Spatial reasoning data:
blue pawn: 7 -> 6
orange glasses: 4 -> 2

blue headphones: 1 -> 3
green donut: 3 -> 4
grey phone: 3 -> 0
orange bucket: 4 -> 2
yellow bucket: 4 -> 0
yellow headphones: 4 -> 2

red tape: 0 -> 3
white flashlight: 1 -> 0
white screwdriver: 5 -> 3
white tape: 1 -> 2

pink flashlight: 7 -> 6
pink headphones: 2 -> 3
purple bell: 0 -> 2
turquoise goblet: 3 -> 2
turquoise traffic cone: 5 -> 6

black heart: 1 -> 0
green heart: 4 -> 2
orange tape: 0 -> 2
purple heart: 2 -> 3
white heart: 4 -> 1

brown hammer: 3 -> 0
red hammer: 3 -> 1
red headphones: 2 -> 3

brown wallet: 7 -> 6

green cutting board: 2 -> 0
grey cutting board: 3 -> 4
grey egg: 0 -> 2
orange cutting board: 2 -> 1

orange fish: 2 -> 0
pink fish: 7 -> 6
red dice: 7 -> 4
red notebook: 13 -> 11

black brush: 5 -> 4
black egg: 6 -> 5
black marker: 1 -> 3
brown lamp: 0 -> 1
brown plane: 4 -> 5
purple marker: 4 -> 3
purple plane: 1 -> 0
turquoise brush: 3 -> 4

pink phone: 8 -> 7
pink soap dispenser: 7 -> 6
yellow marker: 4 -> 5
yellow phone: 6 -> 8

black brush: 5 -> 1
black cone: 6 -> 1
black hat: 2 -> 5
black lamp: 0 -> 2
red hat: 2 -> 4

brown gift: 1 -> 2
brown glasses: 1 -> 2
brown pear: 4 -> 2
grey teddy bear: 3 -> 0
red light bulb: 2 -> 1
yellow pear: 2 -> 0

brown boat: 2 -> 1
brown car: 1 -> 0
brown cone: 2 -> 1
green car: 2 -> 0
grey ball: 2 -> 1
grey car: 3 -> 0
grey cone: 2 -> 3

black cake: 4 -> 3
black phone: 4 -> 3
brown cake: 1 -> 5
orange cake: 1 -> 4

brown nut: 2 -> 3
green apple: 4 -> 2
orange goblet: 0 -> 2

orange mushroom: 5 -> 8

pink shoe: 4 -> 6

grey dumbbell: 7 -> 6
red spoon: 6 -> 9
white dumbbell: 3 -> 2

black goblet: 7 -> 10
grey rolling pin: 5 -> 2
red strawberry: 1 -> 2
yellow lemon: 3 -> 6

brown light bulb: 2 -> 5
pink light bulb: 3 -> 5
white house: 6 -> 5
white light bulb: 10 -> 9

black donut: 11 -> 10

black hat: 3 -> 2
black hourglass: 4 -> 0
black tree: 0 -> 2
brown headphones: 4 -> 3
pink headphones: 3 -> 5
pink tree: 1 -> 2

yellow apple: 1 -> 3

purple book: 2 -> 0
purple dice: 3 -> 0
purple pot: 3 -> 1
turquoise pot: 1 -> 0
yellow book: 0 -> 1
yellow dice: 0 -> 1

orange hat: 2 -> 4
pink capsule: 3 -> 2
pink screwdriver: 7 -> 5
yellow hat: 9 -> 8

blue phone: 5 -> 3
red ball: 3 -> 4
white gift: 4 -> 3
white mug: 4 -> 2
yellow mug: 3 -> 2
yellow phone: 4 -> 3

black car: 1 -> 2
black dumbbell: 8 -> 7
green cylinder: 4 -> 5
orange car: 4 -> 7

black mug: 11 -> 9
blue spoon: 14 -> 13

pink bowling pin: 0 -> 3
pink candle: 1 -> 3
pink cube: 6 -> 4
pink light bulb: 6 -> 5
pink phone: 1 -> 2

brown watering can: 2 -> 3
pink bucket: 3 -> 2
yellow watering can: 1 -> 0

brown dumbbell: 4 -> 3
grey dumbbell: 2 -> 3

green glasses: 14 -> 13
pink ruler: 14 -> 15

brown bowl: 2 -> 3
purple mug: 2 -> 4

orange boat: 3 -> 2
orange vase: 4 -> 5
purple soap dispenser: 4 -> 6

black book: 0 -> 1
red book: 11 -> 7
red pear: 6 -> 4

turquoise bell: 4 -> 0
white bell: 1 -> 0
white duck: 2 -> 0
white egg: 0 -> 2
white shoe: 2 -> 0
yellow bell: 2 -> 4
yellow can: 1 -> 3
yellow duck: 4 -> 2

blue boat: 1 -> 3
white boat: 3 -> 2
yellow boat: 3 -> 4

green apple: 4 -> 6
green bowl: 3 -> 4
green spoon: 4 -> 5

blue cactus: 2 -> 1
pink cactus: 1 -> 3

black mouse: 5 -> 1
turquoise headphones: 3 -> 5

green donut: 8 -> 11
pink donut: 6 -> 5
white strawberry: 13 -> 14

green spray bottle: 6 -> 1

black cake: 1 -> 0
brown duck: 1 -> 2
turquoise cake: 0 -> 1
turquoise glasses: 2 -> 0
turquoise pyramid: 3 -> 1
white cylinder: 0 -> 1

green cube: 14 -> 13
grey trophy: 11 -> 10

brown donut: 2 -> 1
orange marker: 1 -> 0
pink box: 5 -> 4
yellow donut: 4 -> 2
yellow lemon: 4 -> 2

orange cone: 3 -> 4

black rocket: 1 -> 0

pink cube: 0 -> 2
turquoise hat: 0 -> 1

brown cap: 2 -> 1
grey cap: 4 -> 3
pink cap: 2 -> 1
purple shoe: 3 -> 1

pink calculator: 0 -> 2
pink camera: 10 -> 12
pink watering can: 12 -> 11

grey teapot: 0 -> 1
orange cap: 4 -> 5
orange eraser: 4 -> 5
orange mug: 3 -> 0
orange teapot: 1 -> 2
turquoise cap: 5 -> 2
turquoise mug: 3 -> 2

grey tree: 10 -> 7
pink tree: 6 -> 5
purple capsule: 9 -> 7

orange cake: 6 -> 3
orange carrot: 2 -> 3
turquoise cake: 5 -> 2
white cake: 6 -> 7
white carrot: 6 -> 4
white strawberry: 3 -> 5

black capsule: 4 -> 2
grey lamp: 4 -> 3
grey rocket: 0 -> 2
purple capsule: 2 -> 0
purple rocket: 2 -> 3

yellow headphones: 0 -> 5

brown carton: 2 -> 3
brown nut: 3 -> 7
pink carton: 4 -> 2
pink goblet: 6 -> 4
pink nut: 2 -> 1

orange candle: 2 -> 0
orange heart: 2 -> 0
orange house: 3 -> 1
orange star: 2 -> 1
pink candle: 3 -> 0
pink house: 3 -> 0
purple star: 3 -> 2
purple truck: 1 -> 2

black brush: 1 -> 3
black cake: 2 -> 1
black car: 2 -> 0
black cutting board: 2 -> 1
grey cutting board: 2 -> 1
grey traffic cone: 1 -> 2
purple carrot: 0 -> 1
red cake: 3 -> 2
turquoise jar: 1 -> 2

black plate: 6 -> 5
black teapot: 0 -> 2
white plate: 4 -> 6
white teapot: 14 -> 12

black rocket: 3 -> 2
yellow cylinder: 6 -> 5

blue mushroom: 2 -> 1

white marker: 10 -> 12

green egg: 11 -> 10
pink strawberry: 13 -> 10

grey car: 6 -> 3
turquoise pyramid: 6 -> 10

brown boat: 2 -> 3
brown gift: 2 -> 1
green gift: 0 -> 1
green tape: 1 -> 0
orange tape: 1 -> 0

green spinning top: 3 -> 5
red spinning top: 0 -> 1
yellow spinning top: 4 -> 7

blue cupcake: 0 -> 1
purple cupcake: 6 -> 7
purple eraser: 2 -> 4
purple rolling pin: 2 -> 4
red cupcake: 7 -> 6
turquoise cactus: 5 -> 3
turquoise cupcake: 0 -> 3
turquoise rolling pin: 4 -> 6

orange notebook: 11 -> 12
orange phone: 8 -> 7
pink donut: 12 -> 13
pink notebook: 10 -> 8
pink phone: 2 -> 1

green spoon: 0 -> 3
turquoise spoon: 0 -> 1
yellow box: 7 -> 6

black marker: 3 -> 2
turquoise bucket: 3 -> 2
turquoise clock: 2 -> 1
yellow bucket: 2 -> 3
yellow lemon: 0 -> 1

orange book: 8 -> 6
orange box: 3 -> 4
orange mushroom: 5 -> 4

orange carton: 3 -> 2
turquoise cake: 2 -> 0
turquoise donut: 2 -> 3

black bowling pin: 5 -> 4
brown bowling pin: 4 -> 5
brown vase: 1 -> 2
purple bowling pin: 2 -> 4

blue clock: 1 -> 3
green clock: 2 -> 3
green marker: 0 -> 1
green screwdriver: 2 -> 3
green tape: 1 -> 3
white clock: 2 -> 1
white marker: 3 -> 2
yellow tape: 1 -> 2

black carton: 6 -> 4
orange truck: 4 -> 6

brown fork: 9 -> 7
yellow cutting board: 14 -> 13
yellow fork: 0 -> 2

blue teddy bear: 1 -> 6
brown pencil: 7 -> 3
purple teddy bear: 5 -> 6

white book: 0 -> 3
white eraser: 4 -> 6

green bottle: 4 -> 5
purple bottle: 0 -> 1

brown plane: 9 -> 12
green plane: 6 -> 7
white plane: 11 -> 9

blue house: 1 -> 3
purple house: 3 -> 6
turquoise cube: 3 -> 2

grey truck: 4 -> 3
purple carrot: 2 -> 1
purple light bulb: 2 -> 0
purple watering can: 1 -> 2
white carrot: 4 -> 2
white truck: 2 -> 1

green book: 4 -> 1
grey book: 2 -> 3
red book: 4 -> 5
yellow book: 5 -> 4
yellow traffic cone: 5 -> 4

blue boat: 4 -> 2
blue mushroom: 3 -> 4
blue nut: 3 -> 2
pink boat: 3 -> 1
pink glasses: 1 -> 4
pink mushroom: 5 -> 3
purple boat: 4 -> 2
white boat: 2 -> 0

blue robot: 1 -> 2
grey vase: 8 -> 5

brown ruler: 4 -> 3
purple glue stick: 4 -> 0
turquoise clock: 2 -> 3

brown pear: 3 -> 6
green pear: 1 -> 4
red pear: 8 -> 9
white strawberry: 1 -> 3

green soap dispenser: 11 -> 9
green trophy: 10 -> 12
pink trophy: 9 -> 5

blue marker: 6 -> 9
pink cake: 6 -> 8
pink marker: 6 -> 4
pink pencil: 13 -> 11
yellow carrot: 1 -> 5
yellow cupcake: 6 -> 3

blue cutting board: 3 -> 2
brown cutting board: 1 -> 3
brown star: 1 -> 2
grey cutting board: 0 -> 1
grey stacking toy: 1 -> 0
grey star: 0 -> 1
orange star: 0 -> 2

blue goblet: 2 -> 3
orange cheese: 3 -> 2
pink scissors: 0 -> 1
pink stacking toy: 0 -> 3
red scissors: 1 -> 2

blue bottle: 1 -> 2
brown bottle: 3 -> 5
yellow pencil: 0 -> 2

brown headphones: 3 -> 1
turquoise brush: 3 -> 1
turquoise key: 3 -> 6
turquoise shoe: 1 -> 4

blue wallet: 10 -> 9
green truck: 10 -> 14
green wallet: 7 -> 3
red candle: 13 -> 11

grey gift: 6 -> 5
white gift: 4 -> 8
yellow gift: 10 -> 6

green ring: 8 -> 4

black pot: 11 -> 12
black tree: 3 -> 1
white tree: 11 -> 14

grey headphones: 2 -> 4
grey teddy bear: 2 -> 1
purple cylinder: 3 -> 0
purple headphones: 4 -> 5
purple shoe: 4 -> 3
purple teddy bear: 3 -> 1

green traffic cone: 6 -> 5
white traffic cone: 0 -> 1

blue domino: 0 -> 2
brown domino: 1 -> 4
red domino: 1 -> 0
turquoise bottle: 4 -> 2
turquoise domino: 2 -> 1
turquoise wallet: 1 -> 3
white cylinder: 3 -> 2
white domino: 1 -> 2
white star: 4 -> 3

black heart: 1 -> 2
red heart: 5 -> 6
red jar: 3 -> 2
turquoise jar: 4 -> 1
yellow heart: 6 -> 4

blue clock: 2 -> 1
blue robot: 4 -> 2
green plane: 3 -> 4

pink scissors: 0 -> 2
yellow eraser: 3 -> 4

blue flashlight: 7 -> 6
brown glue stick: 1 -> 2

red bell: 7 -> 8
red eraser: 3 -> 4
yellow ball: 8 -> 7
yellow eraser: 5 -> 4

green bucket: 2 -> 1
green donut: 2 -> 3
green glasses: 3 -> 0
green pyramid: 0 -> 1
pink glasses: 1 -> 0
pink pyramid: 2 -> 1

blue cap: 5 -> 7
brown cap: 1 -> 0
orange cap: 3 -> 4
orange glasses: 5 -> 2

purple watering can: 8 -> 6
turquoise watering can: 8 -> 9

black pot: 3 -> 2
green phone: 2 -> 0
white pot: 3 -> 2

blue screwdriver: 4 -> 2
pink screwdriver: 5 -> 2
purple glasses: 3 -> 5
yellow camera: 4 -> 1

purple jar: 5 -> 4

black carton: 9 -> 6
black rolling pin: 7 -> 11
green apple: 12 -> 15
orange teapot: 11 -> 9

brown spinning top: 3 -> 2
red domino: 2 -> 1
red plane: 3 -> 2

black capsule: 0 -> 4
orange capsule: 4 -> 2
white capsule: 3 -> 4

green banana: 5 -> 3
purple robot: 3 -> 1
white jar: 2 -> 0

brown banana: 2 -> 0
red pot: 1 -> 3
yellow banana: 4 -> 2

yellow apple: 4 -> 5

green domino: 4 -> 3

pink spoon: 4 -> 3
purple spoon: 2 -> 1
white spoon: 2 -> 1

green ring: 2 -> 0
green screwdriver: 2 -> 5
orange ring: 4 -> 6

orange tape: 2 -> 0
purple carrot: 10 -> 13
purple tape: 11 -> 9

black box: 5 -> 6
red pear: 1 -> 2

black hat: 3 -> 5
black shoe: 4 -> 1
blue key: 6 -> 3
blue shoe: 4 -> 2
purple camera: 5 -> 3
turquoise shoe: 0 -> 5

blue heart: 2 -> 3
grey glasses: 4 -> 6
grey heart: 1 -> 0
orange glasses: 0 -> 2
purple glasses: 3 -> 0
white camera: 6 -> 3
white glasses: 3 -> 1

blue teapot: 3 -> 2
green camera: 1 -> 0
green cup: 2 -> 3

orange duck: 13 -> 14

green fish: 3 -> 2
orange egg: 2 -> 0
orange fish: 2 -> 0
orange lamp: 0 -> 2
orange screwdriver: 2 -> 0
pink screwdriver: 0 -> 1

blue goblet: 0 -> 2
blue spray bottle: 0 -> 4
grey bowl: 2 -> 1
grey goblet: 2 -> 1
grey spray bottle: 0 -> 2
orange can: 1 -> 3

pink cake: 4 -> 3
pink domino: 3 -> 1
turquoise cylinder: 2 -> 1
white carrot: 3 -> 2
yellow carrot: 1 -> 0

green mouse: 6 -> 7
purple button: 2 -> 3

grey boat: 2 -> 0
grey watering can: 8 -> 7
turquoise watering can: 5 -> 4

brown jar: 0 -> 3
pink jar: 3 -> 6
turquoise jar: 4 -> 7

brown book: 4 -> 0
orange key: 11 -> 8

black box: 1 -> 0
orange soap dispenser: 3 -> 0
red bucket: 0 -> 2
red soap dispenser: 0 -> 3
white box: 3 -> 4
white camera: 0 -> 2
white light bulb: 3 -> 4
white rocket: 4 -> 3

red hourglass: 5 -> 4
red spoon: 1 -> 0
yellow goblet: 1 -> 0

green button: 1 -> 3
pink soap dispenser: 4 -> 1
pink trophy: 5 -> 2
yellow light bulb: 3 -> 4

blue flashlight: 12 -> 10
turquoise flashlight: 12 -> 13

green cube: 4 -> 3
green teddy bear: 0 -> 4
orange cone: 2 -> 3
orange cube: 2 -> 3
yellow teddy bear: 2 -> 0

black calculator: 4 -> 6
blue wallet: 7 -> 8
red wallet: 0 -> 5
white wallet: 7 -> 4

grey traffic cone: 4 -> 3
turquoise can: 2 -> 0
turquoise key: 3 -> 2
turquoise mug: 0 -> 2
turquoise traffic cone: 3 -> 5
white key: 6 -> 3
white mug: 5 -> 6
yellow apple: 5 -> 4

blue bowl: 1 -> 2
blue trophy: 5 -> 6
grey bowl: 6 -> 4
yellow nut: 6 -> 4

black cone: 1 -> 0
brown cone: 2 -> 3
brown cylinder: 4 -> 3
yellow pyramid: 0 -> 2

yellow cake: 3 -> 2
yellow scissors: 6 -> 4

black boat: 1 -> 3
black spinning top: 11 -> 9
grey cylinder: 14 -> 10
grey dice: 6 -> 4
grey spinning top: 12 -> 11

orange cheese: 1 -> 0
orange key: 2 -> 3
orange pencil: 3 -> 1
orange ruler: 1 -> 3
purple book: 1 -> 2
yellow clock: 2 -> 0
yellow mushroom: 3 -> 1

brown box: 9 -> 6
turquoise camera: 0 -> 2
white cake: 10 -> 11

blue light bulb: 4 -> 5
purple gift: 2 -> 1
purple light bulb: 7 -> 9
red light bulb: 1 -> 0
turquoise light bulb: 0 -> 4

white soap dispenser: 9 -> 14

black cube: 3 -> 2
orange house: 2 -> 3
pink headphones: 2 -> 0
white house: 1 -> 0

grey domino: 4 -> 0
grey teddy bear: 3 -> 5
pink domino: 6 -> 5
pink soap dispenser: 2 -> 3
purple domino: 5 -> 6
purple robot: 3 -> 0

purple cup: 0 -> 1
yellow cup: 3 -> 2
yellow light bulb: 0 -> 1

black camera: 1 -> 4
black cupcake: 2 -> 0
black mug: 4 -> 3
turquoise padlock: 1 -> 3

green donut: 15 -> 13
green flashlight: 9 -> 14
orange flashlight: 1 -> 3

What you should do:
The answer is the lines above between the line holding "grey lamp: 4 -> 3" and the line holding "grey traffic cone: 1 -> 2", inclusive, each written out exactly, and no others.

Solution for this exercise:
grey lamp: 4 -> 3
grey rocket: 0 -> 2
purple capsule: 2 -> 0
purple rocket: 2 -> 3

yellow headphones: 0 -> 5

brown carton: 2 -> 3
brown nut: 3 -> 7
pink carton: 4 -> 2
pink goblet: 6 -> 4
pink nut: 2 -> 1

orange candle: 2 -> 0
orange heart: 2 -> 0
orange house: 3 -> 1
orange star: 2 -> 1
pink candle: 3 -> 0
pink house: 3 -> 0
purple star: 3 -> 2
purple truck: 1 -> 2

black brush: 1 -> 3
black cake: 2 -> 1
black car: 2 -> 0
black cutting board: 2 -> 1
grey cutting board: 2 -> 1
grey traffic cone: 1 -> 2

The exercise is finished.